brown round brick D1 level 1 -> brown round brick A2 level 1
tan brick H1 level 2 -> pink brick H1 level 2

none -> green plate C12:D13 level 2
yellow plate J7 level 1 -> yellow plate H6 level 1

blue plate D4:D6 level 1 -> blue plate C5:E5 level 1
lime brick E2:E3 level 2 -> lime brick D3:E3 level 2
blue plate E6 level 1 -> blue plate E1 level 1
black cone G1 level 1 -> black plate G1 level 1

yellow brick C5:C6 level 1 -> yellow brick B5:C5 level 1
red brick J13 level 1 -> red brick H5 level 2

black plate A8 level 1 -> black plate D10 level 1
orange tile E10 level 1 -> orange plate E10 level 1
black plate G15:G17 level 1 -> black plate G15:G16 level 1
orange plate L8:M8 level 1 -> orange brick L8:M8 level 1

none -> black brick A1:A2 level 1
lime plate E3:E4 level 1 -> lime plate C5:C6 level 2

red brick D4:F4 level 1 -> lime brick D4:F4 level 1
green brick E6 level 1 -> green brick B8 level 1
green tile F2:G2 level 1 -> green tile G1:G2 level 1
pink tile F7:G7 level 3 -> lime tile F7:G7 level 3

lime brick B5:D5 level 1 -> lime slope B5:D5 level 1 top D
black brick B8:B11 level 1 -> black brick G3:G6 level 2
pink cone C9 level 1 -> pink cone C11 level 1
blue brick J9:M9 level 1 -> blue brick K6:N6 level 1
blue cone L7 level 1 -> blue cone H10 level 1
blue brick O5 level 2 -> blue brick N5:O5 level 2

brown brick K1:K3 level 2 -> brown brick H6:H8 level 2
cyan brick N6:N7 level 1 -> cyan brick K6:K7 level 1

- **TASK DIRECTIONS**:
All the entries above must be repeated exactly as they were given.

- **YOUR SOLUTION**:
brown round brick D1 level 1 -> brown round brick A2 level 1
tan brick H1 level 2 -> pink brick H1 level 2

none -> green plate C12:D13 level 2
yellow plate J7 level 1 -> yellow plate H6 level 1

blue plate D4:D6 level 1 -> blue plate C5:E5 level 1
lime brick E2:E3 level 2 -> lime brick D3:E3 level 2
blue plate E6 level 1 -> blue plate E1 level 1
black cone G1 level 1 -> black plate G1 level 1

yellow brick C5:C6 level 1 -> yellow brick B5:C5 level 1
red brick J13 level 1 -> red brick H5 level 2

black plate A8 level 1 -> black plate D10 level 1
orange tile E10 level 1 -> orange plate E10 level 1
black plate G15:G17 level 1 -> black plate G15:G16 level 1
orange plate L8:M8 level 1 -> orange brick L8:M8 level 1

none -> black brick A1:A2 level 1
lime plate E3:E4 level 1 -> lime plate C5:C6 level 2

red brick D4:F4 level 1 -> lime brick D4:F4 level 1
green brick E6 level 1 -> green brick B8 level 1
green tile F2:G2 level 1 -> green tile G1:G2 level 1
pink tile F7:G7 level 3 -> lime tile F7:G7 level 3

lime brick B5:D5 level 1 -> lime slope B5:D5 level 1 top D
black brick B8:B11 level 1 -> black brick G3:G6 level 2
pink cone C9 level 1 -> pink cone C11 level 1
blue brick J9:M9 level 1 -> blue brick K6:N6 level 1
blue cone L7 level 1 -> blue cone H10 level 1
blue brick O5 level 2 -> blue brick N5:O5 level 2

brown brick K1:K3 level 2 -> brown brick H6:H8 level 2
cyan brick N6:N7 level 1 -> cyan brick K6:K7 level 1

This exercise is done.